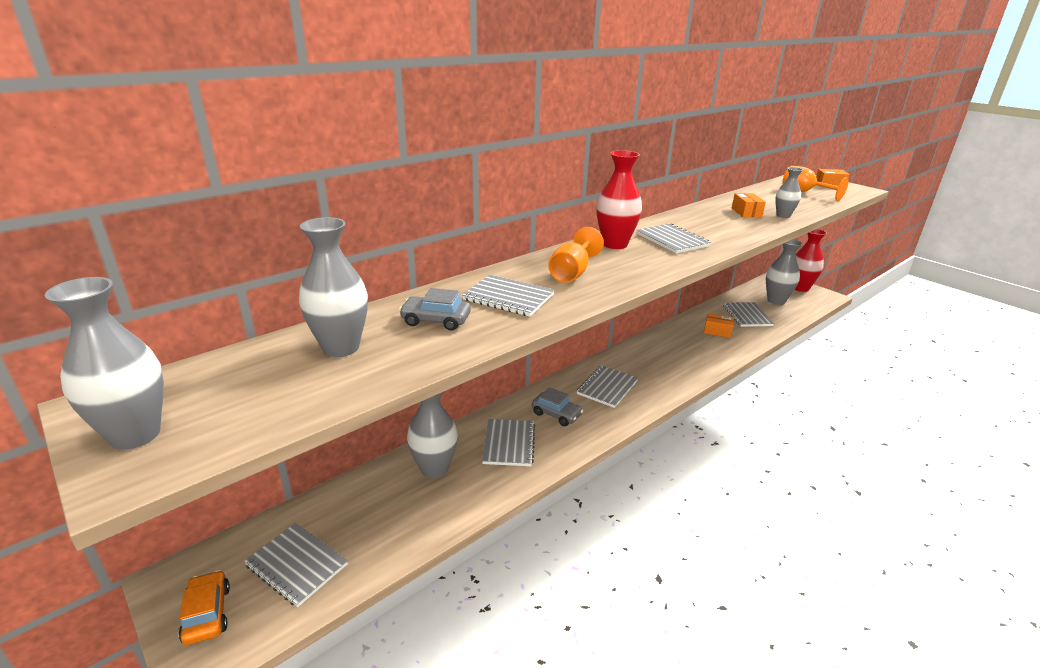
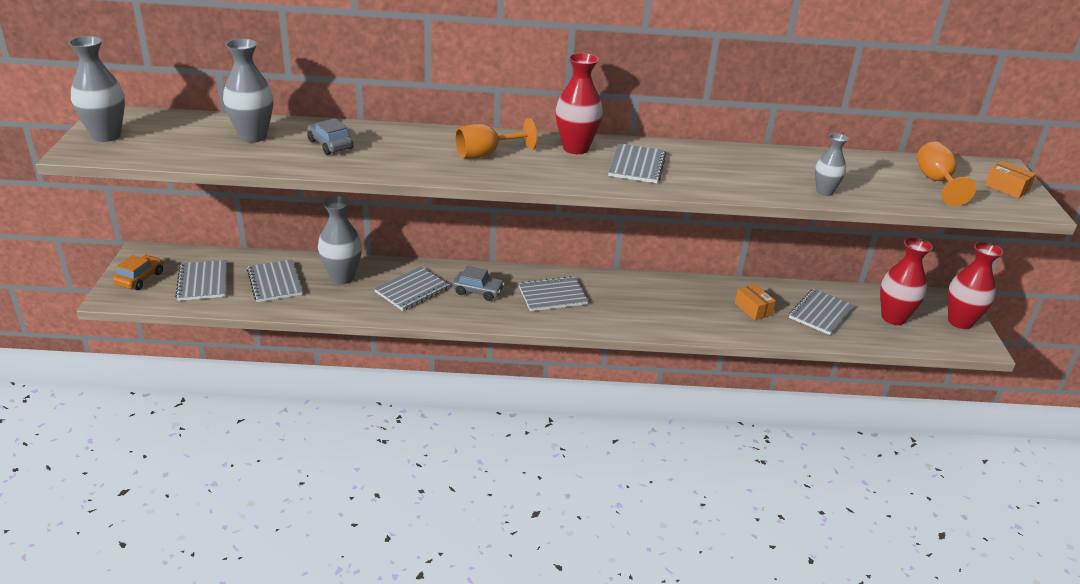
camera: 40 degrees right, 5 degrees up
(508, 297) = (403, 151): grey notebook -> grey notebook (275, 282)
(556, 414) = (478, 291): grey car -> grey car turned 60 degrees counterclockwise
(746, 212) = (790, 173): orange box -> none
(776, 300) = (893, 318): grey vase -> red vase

---

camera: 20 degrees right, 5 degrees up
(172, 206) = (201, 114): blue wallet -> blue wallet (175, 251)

* _What the task requires_: The lines above from the one with "camera: 40 degrees right, 5 degrees up" through the one with "(776, 300) = (893, 318): grey" are to be duplicated exactly, ends included, with nothing added.

* _Your response_:
camera: 40 degrees right, 5 degrees up
(508, 297) = (403, 151): grey notebook -> grey notebook (275, 282)
(556, 414) = (478, 291): grey car -> grey car turned 60 degrees counterclockwise
(746, 212) = (790, 173): orange box -> none
(776, 300) = (893, 318): grey vase -> red vase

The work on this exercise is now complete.